## Exercise instructions
How many of the lines below contain the string "grace"? Reply with the number alone.

## Data lines
○ ○ ○ ○
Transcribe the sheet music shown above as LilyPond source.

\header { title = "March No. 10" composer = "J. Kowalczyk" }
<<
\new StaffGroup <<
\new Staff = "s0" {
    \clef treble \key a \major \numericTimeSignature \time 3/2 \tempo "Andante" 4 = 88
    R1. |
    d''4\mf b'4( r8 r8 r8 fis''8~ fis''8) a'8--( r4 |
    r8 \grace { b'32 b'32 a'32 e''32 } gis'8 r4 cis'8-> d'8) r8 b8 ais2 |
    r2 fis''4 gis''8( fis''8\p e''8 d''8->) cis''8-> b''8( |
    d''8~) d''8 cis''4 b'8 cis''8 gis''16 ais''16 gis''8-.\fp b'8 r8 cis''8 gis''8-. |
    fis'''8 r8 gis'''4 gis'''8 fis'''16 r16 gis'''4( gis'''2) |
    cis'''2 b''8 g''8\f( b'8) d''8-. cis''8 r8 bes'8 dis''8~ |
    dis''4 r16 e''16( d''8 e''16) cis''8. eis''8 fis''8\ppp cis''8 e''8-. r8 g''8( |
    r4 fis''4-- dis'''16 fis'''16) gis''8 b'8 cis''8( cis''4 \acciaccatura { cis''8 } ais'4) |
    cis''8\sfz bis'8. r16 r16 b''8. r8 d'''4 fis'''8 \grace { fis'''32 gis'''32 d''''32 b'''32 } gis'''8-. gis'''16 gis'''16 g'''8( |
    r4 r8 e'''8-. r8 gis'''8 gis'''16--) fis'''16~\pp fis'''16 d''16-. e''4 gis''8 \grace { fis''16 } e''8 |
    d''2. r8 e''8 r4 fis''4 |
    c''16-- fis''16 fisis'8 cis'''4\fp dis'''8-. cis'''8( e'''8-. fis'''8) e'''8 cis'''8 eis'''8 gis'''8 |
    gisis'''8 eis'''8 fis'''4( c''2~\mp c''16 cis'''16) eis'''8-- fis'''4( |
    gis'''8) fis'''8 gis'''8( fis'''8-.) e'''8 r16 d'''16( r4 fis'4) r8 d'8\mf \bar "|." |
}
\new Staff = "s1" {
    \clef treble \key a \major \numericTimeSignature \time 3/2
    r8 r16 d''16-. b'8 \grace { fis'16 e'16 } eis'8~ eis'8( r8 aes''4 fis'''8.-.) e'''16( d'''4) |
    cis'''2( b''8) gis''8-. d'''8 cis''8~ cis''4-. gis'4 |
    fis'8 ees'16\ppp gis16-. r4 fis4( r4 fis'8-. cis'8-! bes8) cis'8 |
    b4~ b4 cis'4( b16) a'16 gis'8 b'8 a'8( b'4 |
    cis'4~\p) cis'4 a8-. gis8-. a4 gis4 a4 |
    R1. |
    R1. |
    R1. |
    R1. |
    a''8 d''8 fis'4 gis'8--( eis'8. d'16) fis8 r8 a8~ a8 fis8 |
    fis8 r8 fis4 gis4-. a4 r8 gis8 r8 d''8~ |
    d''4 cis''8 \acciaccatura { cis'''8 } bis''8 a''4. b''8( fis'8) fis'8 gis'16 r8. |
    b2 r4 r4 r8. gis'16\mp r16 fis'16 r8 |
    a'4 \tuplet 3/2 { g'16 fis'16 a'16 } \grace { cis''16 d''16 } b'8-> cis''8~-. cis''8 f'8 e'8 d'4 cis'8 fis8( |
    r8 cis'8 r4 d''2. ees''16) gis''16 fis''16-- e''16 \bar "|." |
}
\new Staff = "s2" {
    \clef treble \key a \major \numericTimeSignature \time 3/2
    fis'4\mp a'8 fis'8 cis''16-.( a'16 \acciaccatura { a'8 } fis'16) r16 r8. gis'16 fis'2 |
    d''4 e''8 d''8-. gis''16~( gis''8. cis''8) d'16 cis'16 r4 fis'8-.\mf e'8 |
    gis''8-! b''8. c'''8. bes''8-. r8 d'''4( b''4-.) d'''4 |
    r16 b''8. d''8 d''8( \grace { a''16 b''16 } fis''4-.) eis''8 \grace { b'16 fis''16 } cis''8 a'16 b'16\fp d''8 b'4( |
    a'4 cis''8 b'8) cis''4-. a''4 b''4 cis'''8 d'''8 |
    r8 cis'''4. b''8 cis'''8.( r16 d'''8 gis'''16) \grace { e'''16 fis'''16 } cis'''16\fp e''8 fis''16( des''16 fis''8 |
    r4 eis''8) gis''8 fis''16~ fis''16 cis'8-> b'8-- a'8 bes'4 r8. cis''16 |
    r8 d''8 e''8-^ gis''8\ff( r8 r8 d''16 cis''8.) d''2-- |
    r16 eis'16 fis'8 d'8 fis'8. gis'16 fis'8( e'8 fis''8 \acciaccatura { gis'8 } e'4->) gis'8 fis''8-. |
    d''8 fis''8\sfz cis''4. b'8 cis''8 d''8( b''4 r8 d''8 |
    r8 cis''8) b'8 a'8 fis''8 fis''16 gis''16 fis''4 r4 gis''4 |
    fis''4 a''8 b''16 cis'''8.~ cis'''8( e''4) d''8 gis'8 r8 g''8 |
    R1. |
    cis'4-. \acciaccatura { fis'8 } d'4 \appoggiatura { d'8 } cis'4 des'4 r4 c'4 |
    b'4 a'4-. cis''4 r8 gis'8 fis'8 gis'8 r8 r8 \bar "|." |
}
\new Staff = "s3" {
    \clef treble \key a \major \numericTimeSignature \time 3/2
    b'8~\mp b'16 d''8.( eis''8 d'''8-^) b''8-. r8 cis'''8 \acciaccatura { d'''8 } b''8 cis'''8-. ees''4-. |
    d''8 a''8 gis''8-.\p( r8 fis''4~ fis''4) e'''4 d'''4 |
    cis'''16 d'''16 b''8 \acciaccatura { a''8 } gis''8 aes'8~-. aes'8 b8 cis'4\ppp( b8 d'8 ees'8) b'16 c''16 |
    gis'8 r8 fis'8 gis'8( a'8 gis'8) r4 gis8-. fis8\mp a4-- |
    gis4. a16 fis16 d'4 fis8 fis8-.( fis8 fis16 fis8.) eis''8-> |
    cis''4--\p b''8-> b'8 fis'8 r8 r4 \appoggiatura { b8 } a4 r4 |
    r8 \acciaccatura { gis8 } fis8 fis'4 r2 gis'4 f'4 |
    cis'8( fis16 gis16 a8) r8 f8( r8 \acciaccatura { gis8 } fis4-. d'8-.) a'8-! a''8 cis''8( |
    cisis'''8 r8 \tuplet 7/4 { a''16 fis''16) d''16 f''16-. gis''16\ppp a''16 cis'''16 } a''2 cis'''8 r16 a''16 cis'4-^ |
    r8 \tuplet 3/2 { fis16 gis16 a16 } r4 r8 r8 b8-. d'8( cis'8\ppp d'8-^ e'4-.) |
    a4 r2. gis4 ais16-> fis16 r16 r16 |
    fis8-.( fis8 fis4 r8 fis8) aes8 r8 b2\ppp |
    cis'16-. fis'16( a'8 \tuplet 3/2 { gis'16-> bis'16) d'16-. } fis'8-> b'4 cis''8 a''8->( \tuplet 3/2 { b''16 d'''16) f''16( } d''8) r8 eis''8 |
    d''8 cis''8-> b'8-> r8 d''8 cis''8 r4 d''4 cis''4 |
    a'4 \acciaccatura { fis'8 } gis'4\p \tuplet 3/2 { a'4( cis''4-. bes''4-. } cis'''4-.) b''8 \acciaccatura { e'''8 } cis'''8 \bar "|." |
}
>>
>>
○ ○ ○ ○
## Task solution
7